● Task requirements: From top to bottom, write out the listing exactly and skip every picture.

- - - - - - -

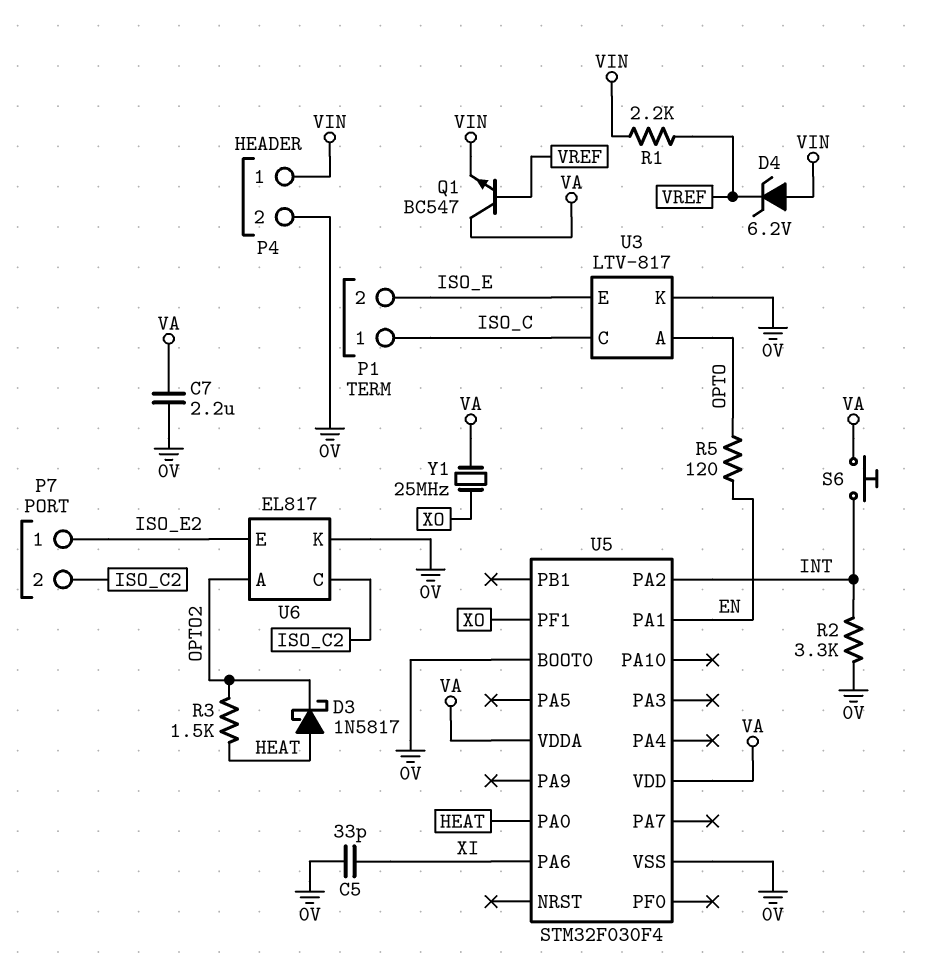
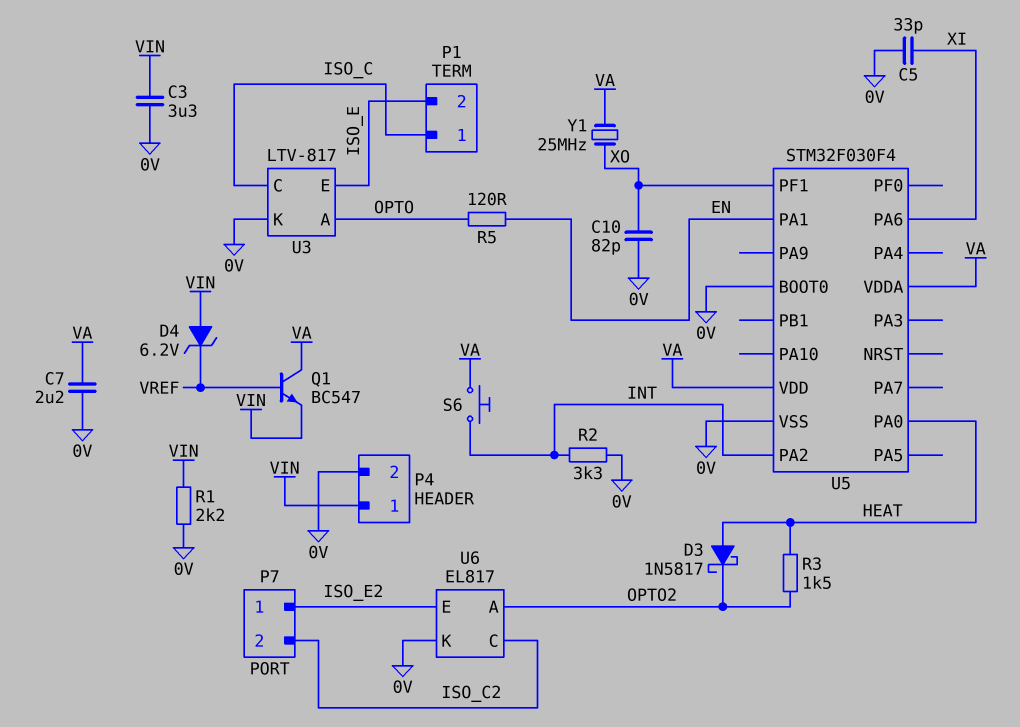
C3: none -> 3.3uF (0V, VIN)
C10: none -> 82pF (0V, XO)
R1: 2.2k (VIN, VREF) -> 2.2k (0V, VIN)

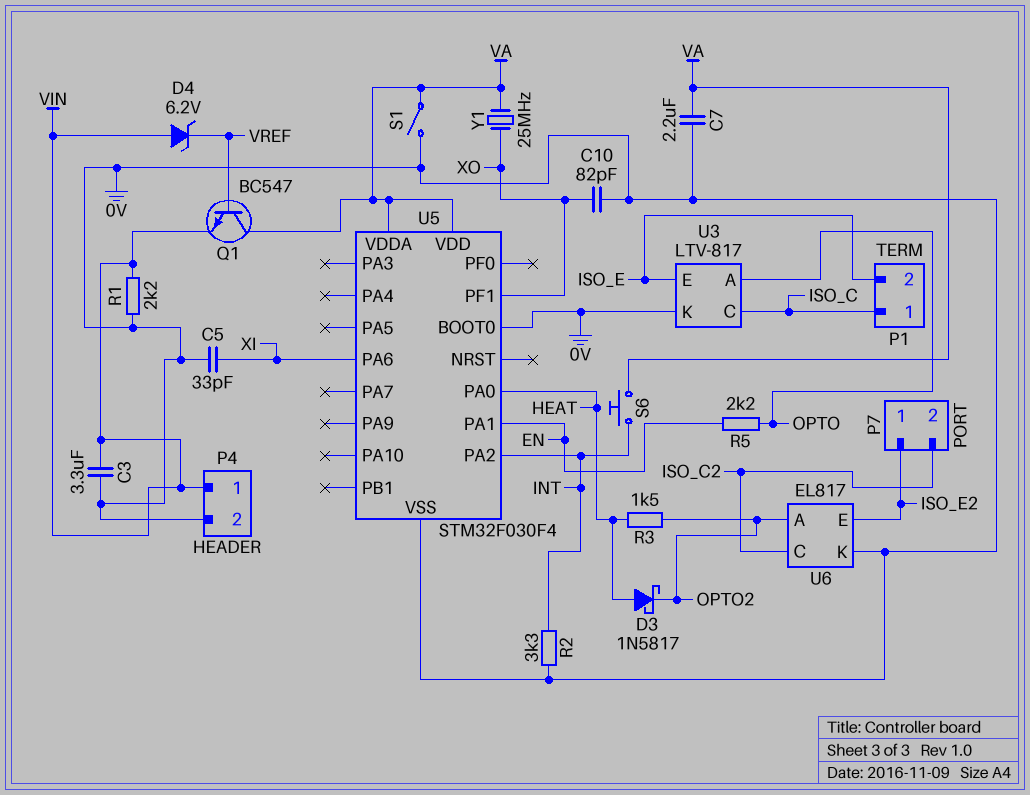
R5: 120 (EN, OPTO) -> 2.2k (EN, OPTO)
S1: none -> switch (0V, VA)

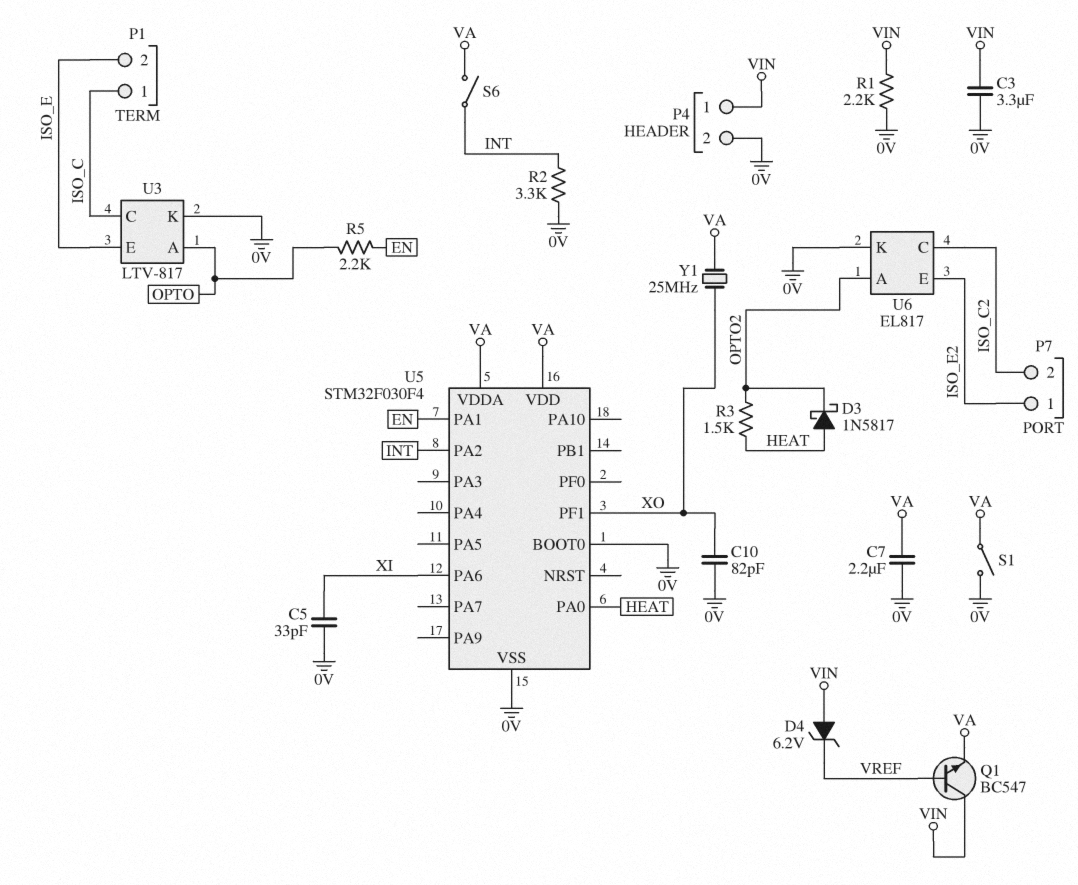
Q1: NPN BC547 (B VREF, C VA, E VIN) -> NPN BC547 (B VREF, C VIN, E VA)
S6: button (INT, VA) -> switch (INT, VA)

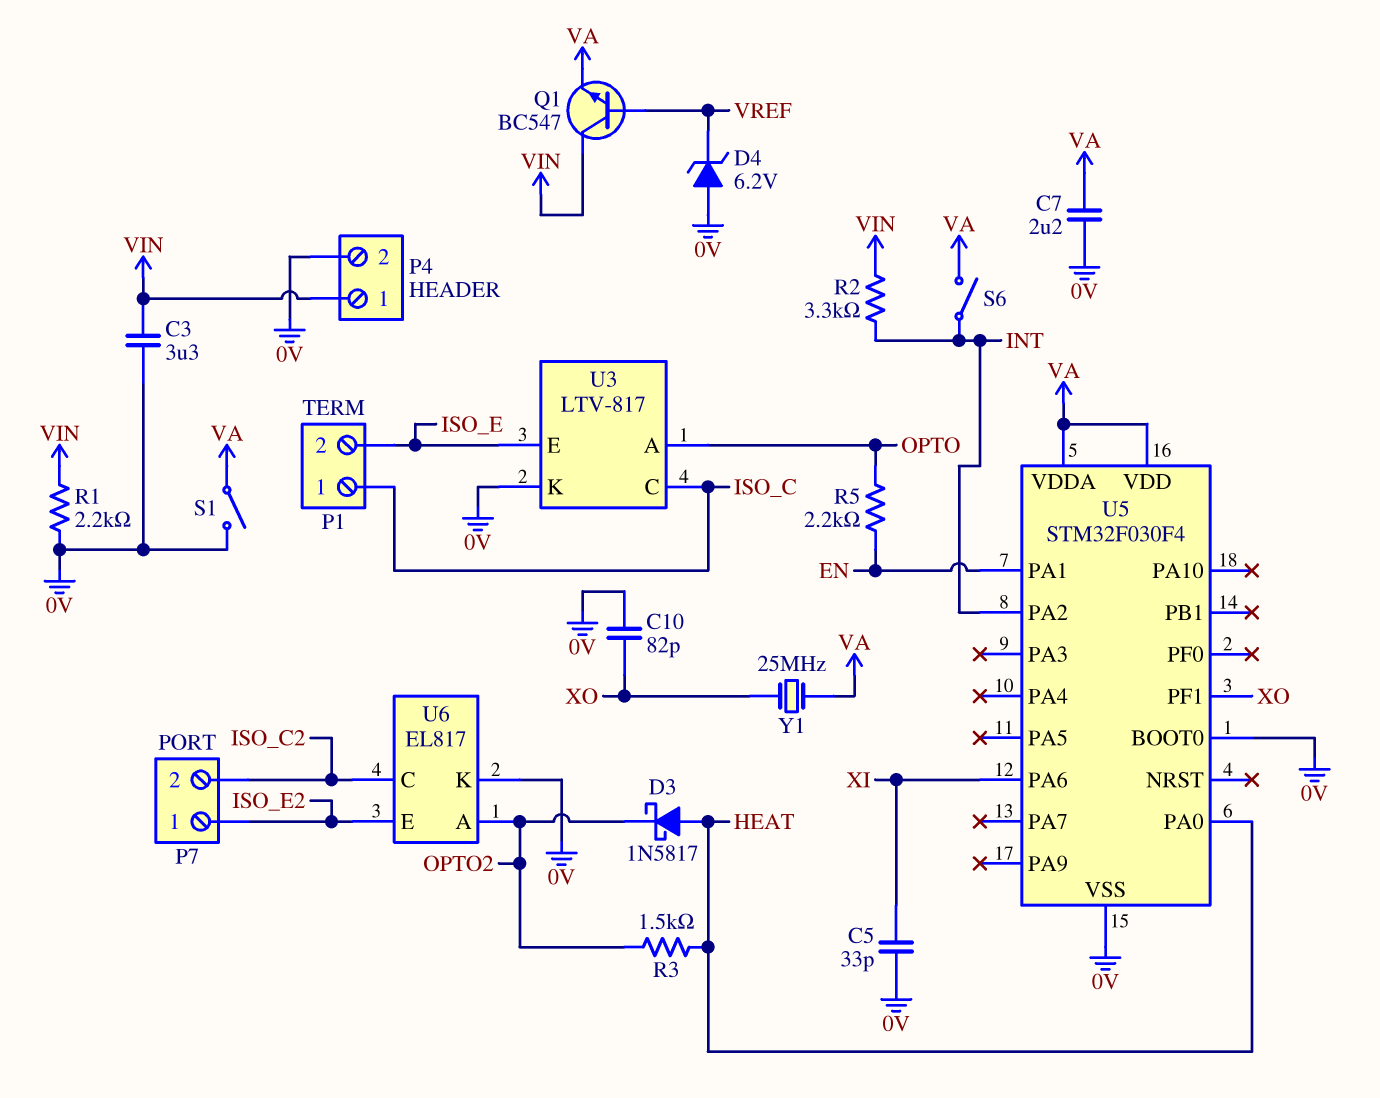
D4: zener 6.2V (A VIN, K VREF) -> zener 6.2V (A 0V, K VREF)
R2: 3.3k (0V, INT) -> 3.3k (INT, VIN)

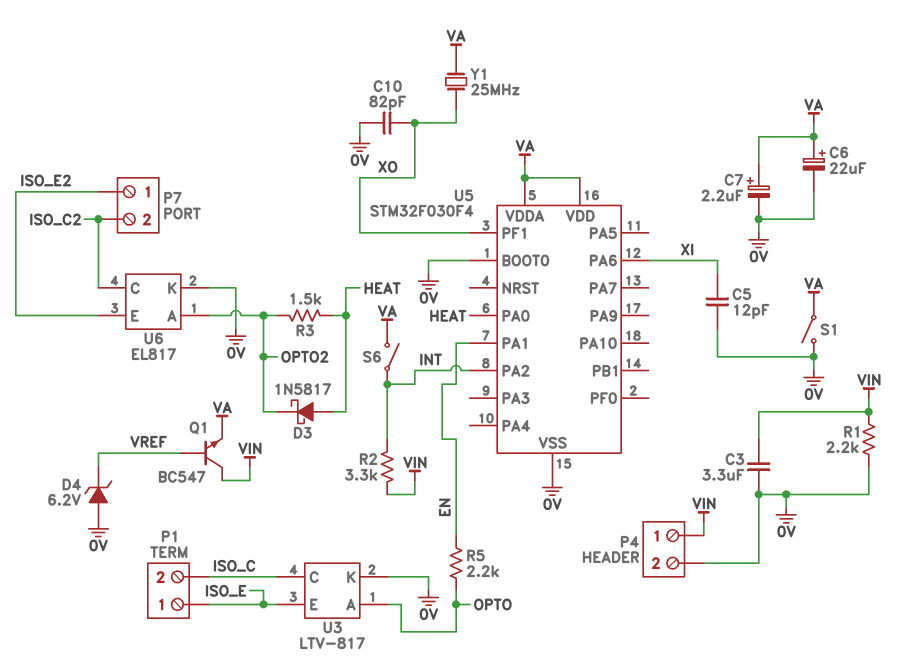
C5: 33pF (0V, XI) -> 12pF (0V, XI)
C6: none -> 22uF (plus VA, minus 0V)
C7: 2.2uF (0V, VA) -> 2.2uF (plus VA, minus 0V)
P1 pin 1: ISO_C -> ISO_E
P1 pin 2: ISO_E -> ISO_C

- - - - - - -

● Exercise result:
C3: none -> 3.3uF (0V, VIN)
C10: none -> 82pF (0V, XO)
R1: 2.2k (VIN, VREF) -> 2.2k (0V, VIN)

R5: 120 (EN, OPTO) -> 2.2k (EN, OPTO)
S1: none -> switch (0V, VA)

Q1: NPN BC547 (B VREF, C VA, E VIN) -> NPN BC547 (B VREF, C VIN, E VA)
S6: button (INT, VA) -> switch (INT, VA)

D4: zener 6.2V (A VIN, K VREF) -> zener 6.2V (A 0V, K VREF)
R2: 3.3k (0V, INT) -> 3.3k (INT, VIN)

C5: 33pF (0V, XI) -> 12pF (0V, XI)
C6: none -> 22uF (plus VA, minus 0V)
C7: 2.2uF (0V, VA) -> 2.2uF (plus VA, minus 0V)
P1 pin 1: ISO_C -> ISO_E
P1 pin 2: ISO_E -> ISO_C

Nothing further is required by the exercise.